-------- DATA SECTION --------

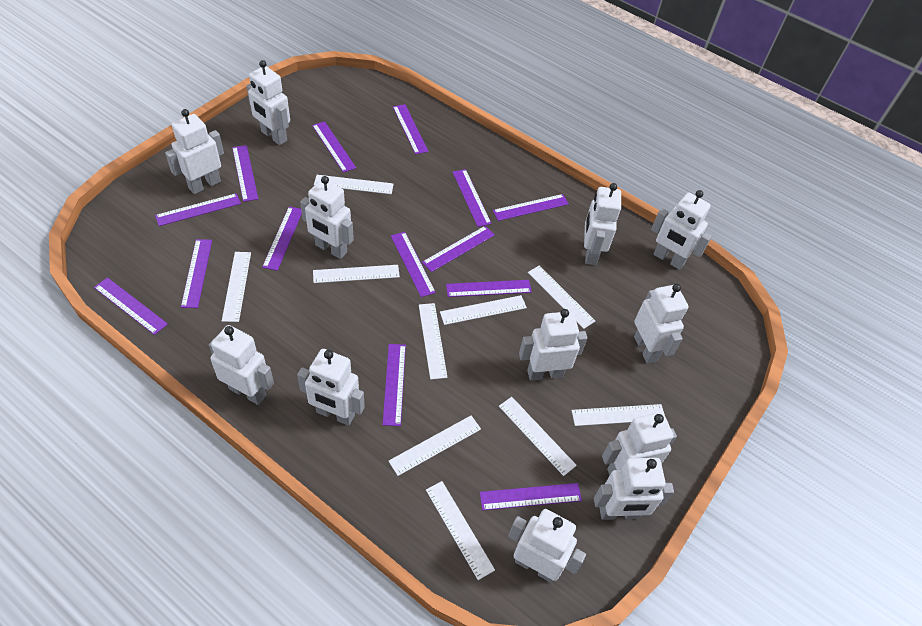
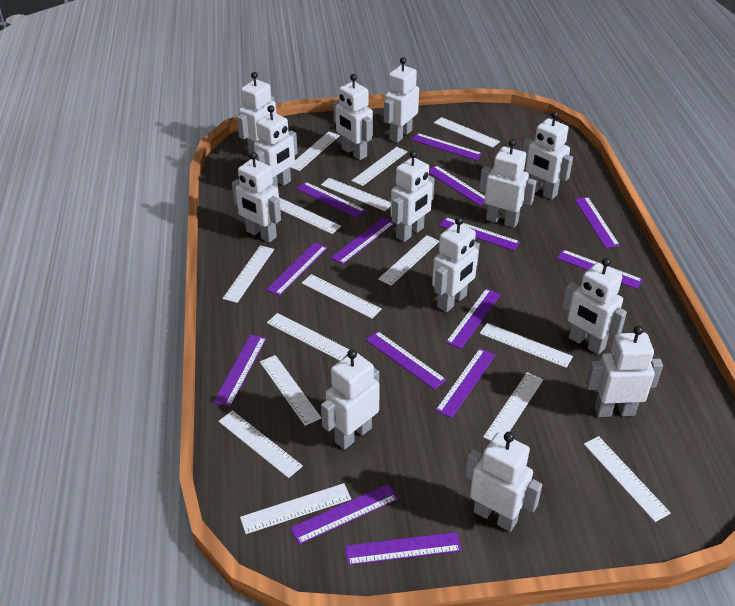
white robot: 12 -> 13
white ruler: 10 -> 15

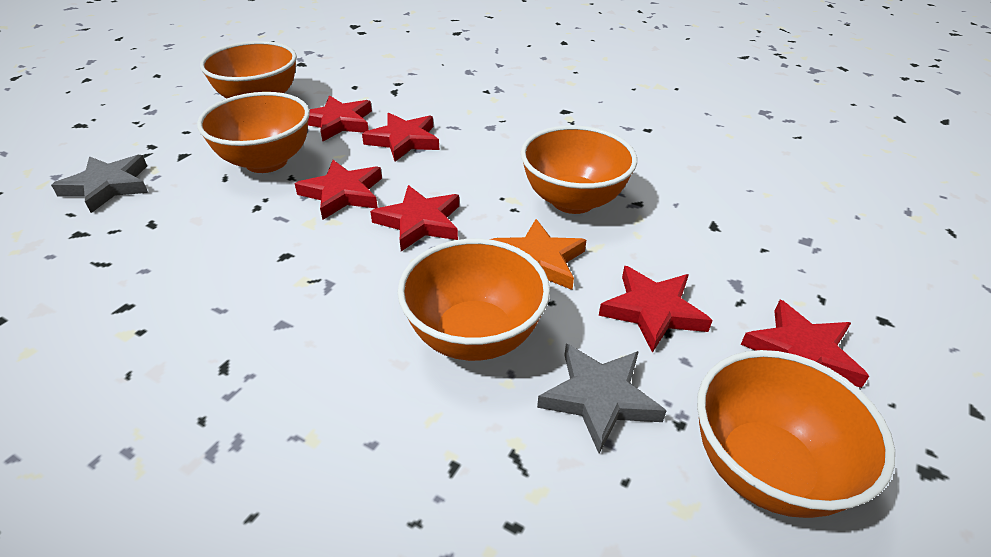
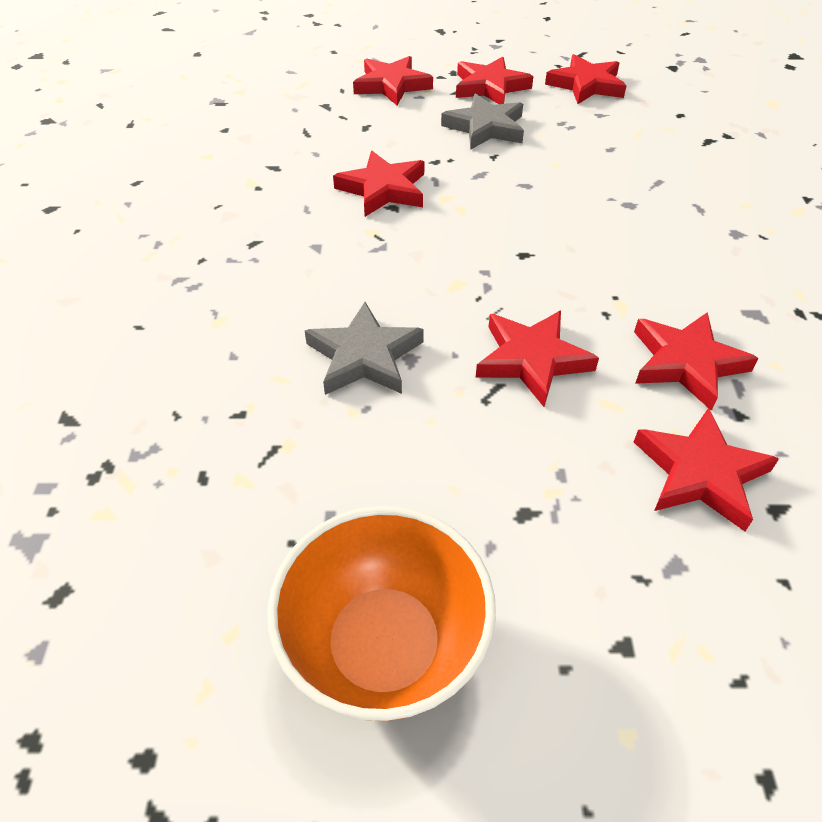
orange bowl: 5 -> 1
orange star: 1 -> 0
red star: 6 -> 7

--------

AIM OF THE TASK: Give an exact copy of the data, and omit any pictures it holds.

COMPLETED EXERCISE:
white robot: 12 -> 13
white ruler: 10 -> 15

orange bowl: 5 -> 1
orange star: 1 -> 0
red star: 6 -> 7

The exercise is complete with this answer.